Problem details:
Transcribe the records below in full; pictures stay out of the copy.

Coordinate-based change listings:
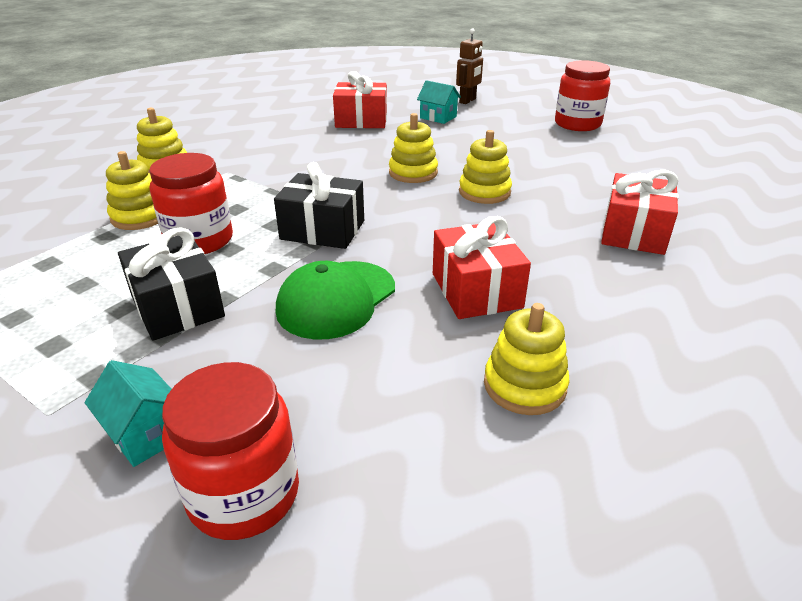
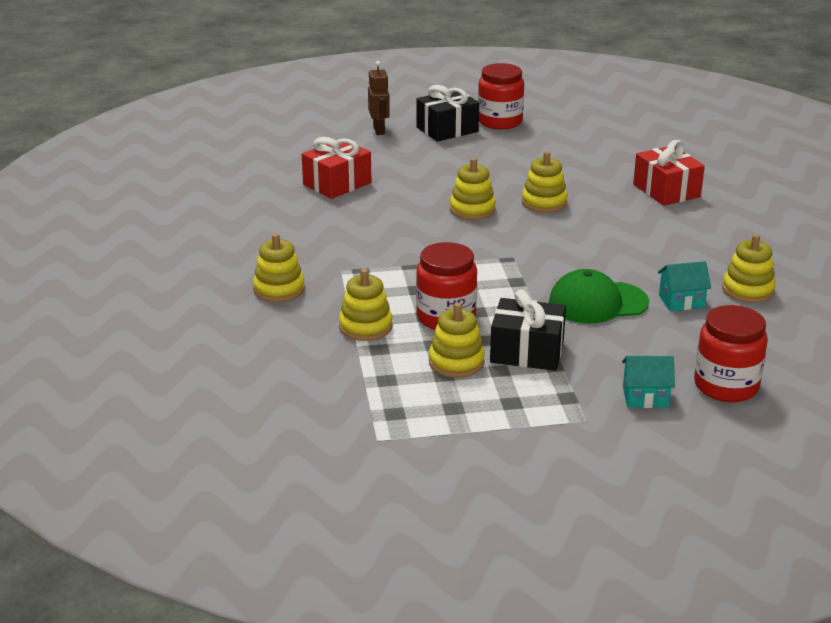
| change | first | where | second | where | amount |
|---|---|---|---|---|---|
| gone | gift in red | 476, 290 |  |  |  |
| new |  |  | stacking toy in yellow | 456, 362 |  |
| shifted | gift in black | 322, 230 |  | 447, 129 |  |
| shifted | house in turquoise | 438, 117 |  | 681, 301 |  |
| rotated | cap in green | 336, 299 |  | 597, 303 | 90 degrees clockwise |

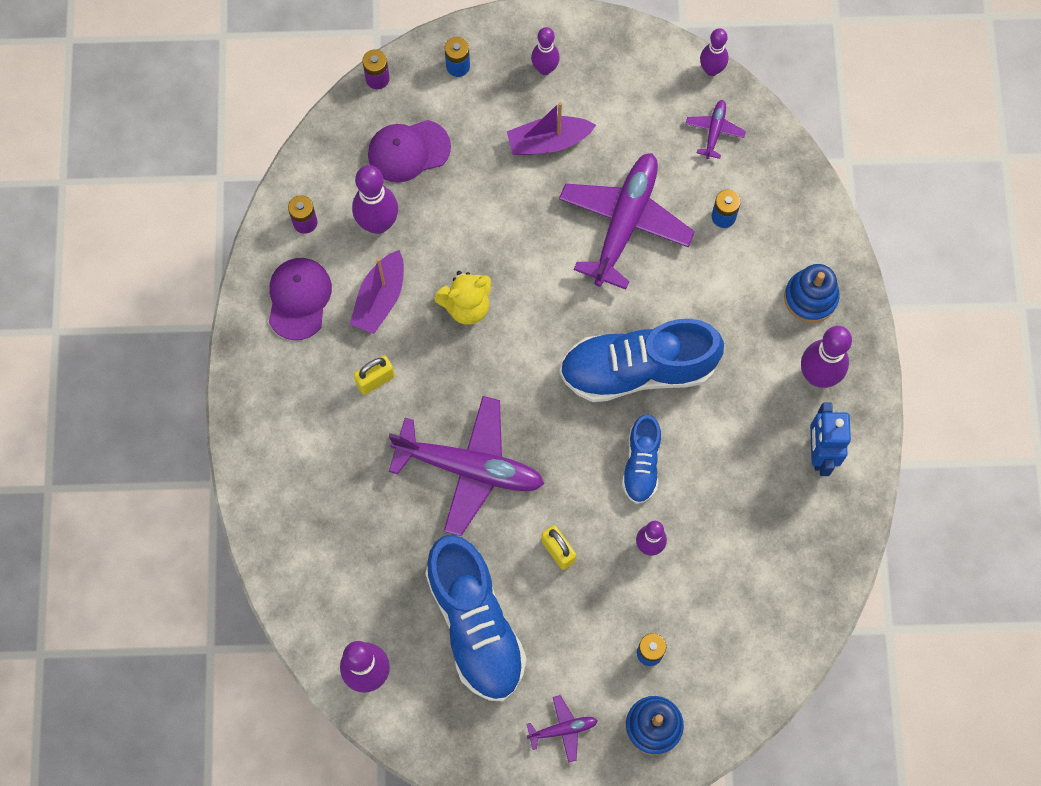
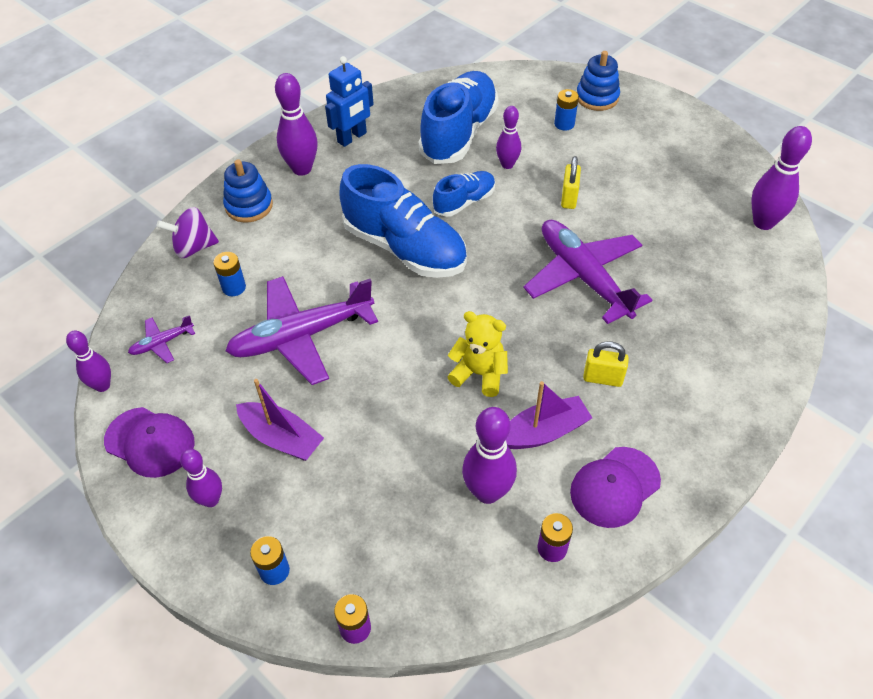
| change | first | where | second | where | amount |
|---|---|---|---|---|---|
| gone | plane in purple | 563, 729 |  |  |  |
| new |  |  | spinning top in purple | 194, 247 |  |
| shifted | cap in purple | 408, 151 |  | 150, 442 |  |
| shifted | shoe in blue | 475, 624 |  | 459, 133 |  |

Result below:
| change | first | where | second | where | amount |
|---|---|---|---|---|---|
| gone | gift in red | 476, 290 |  |  |  |
| new |  |  | stacking toy in yellow | 456, 362 |  |
| shifted | gift in black | 322, 230 |  | 447, 129 |  |
| shifted | house in turquoise | 438, 117 |  | 681, 301 |  |
| rotated | cap in green | 336, 299 |  | 597, 303 | 90 degrees clockwise |

| change | first | where | second | where | amount |
|---|---|---|---|---|---|
| gone | plane in purple | 563, 729 |  |  |  |
| new |  |  | spinning top in purple | 194, 247 |  |
| shifted | cap in purple | 408, 151 |  | 150, 442 |  |
| shifted | shoe in blue | 475, 624 |  | 459, 133 |  |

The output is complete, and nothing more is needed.